> **Collected material**
◇ ◇ ◇ ◇ ◇ ◇ ◇

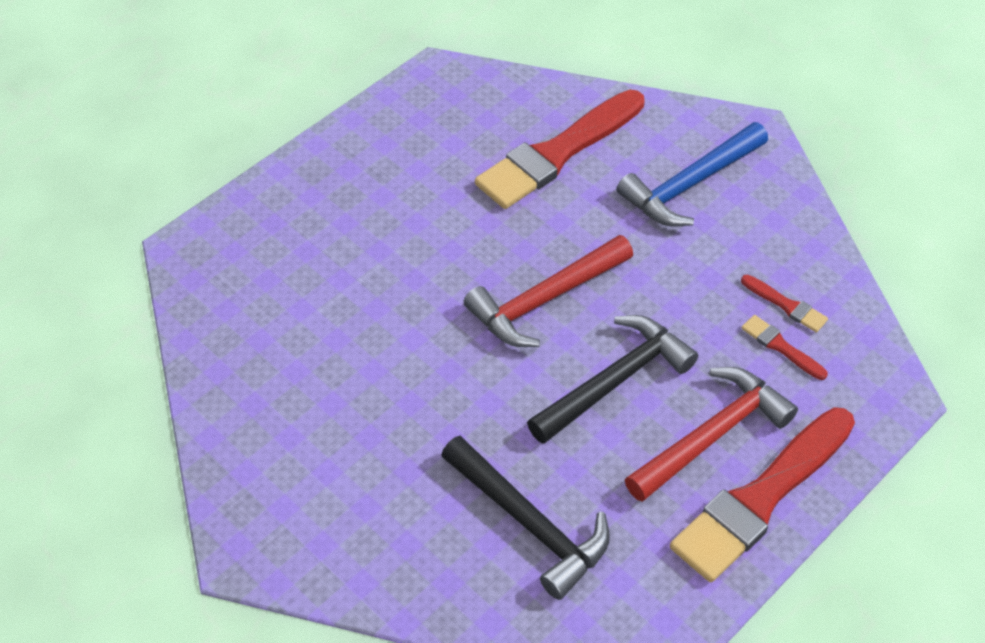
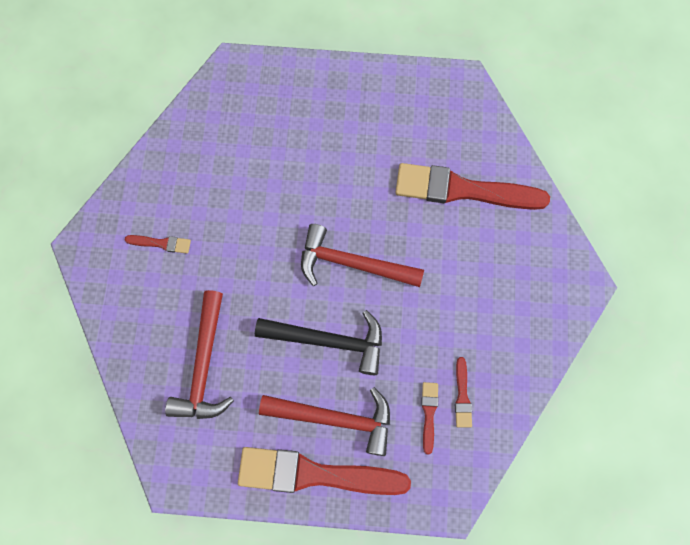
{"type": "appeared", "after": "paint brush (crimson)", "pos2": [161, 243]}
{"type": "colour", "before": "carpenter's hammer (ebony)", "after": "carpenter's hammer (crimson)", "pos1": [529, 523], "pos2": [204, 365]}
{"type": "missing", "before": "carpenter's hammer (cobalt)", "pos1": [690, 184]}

◇ ◇ ◇ ◇ ◇ ◇ ◇

Restate the material above word for word, omitting the pictures.

{"type": "appeared", "after": "paint brush (crimson)", "pos2": [161, 243]}
{"type": "colour", "before": "carpenter's hammer (ebony)", "after": "carpenter's hammer (crimson)", "pos1": [529, 523], "pos2": [204, 365]}
{"type": "missing", "before": "carpenter's hammer (cobalt)", "pos1": [690, 184]}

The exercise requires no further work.